Assigned task: Find the line with "D1: LED blue (A BTN2, K +3V3) -> none" in the entries below. Repeat it, every following line, and the line with "R1: 2.4k (+3V3, CH) -> 2.4k (CH, GND)", exactly and with nothing added.

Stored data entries
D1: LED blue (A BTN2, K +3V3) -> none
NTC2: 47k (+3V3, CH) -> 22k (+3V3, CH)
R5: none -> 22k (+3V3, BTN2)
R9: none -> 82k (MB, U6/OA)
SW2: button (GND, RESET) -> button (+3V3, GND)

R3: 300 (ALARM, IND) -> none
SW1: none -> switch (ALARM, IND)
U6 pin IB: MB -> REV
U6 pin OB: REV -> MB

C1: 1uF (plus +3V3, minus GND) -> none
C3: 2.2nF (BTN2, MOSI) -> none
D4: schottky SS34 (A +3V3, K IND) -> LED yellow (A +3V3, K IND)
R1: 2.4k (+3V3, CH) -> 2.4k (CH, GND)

...

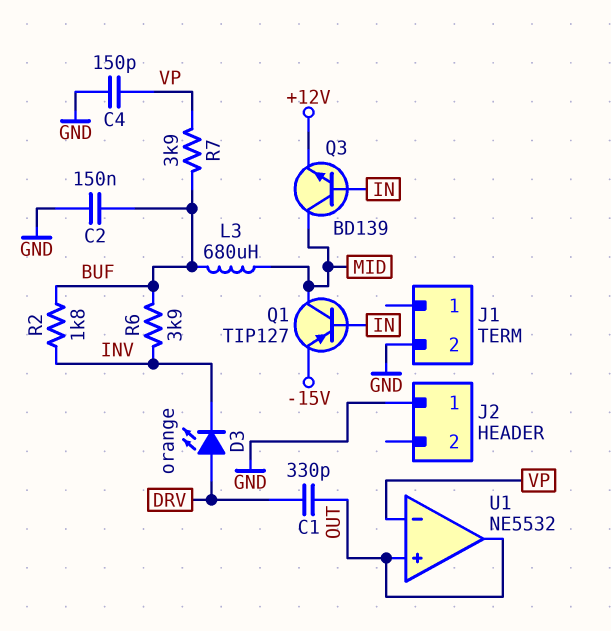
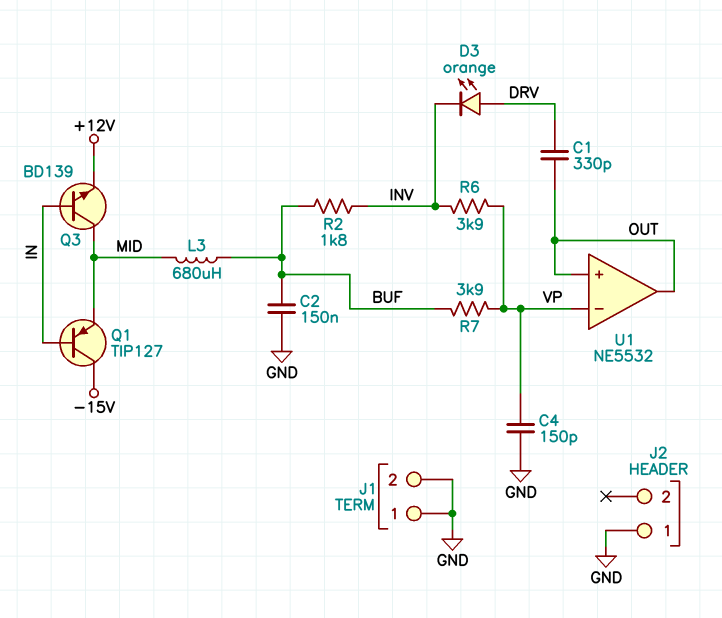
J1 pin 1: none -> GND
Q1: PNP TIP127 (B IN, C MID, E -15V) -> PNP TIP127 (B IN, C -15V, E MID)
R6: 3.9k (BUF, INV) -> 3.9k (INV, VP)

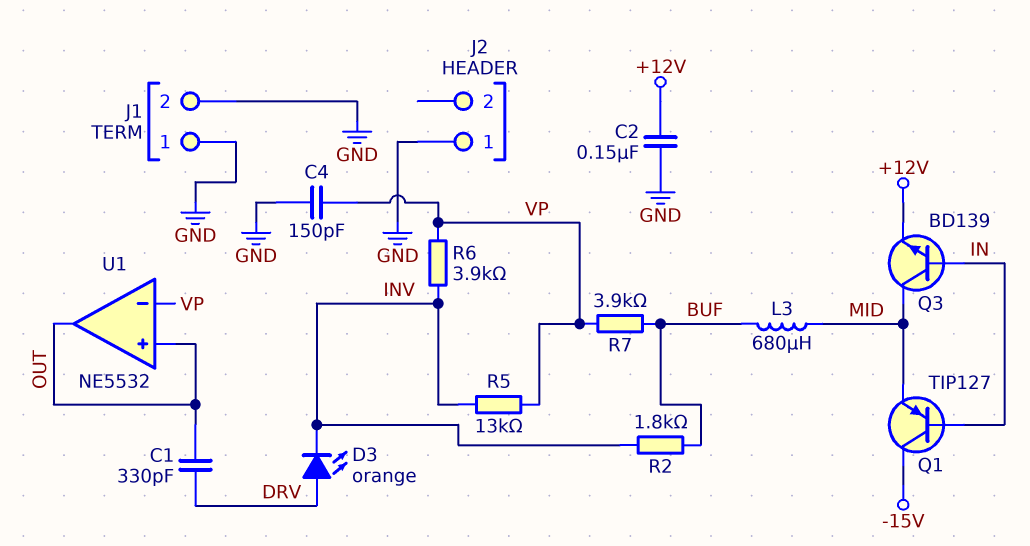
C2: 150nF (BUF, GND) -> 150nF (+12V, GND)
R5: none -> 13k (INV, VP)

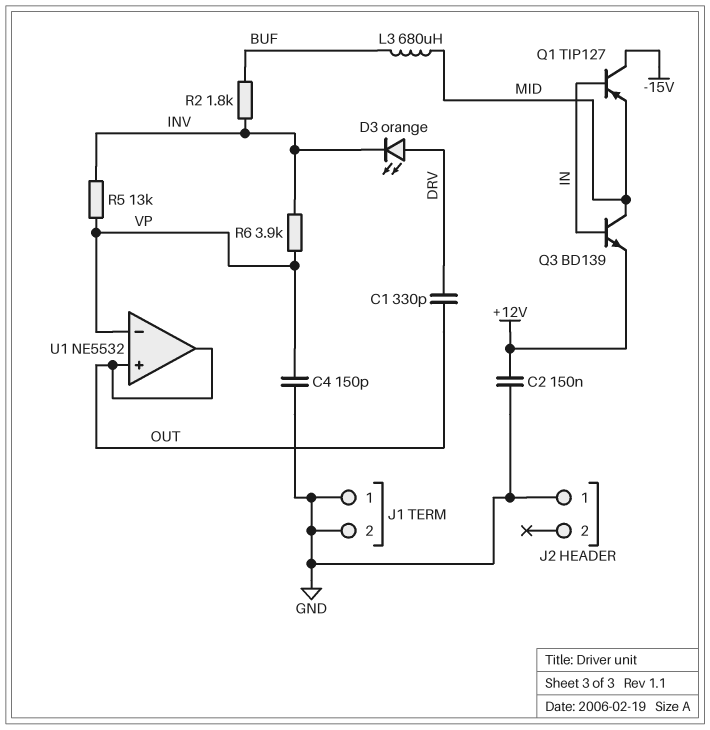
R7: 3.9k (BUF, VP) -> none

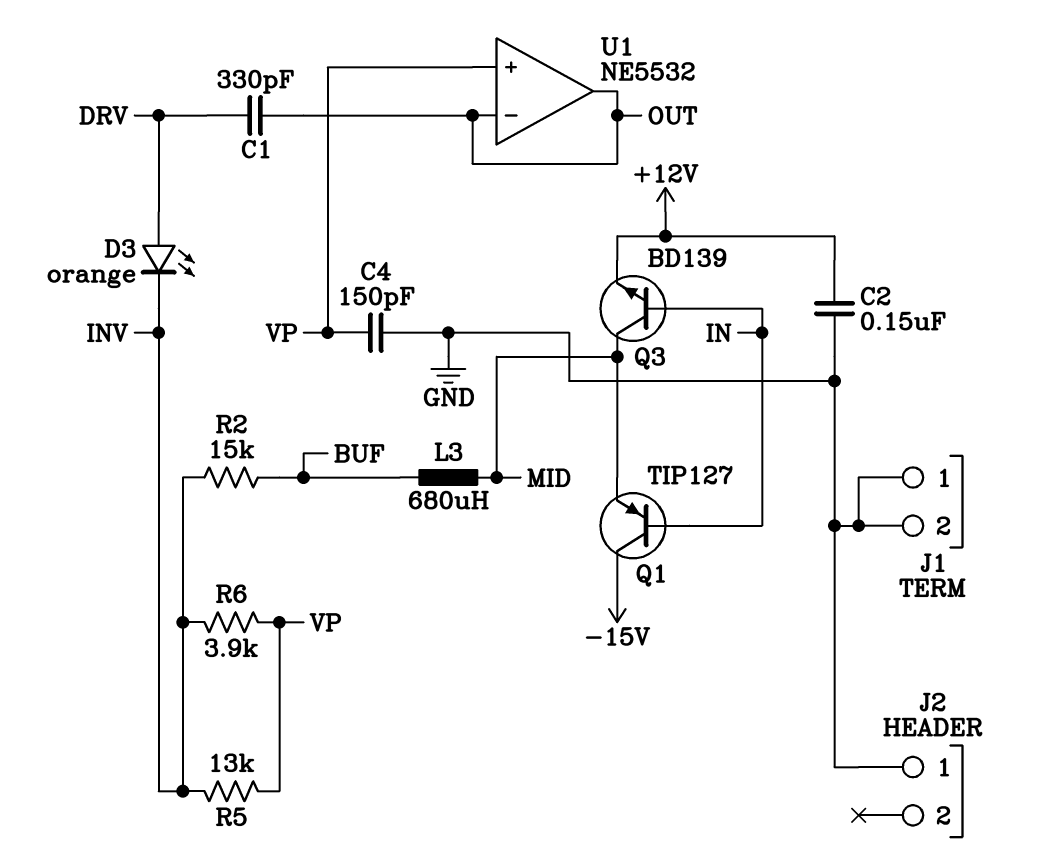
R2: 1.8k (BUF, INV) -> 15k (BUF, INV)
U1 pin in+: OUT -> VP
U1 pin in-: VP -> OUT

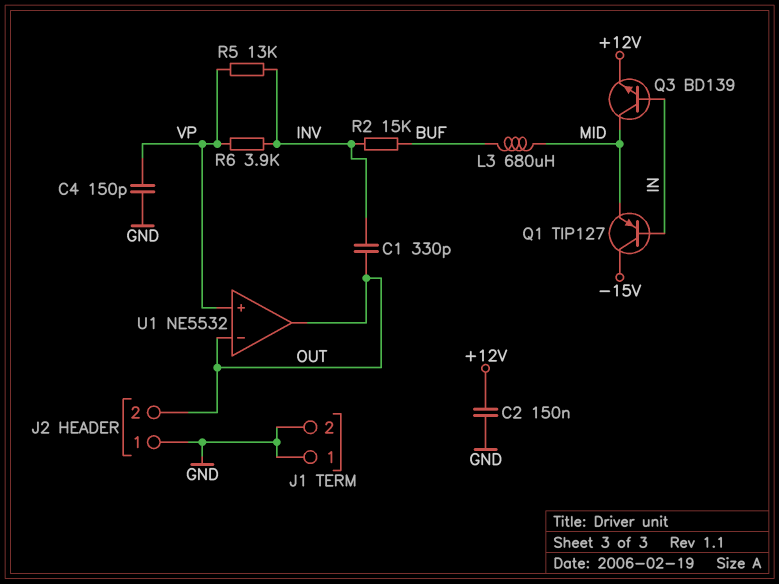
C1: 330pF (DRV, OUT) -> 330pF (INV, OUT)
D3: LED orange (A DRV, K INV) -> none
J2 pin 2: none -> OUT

Answer section:
D1: LED blue (A BTN2, K +3V3) -> none
NTC2: 47k (+3V3, CH) -> 22k (+3V3, CH)
R5: none -> 22k (+3V3, BTN2)
R9: none -> 82k (MB, U6/OA)
SW2: button (GND, RESET) -> button (+3V3, GND)

R3: 300 (ALARM, IND) -> none
SW1: none -> switch (ALARM, IND)
U6 pin IB: MB -> REV
U6 pin OB: REV -> MB

C1: 1uF (plus +3V3, minus GND) -> none
C3: 2.2nF (BTN2, MOSI) -> none
D4: schottky SS34 (A +3V3, K IND) -> LED yellow (A +3V3, K IND)
R1: 2.4k (+3V3, CH) -> 2.4k (CH, GND)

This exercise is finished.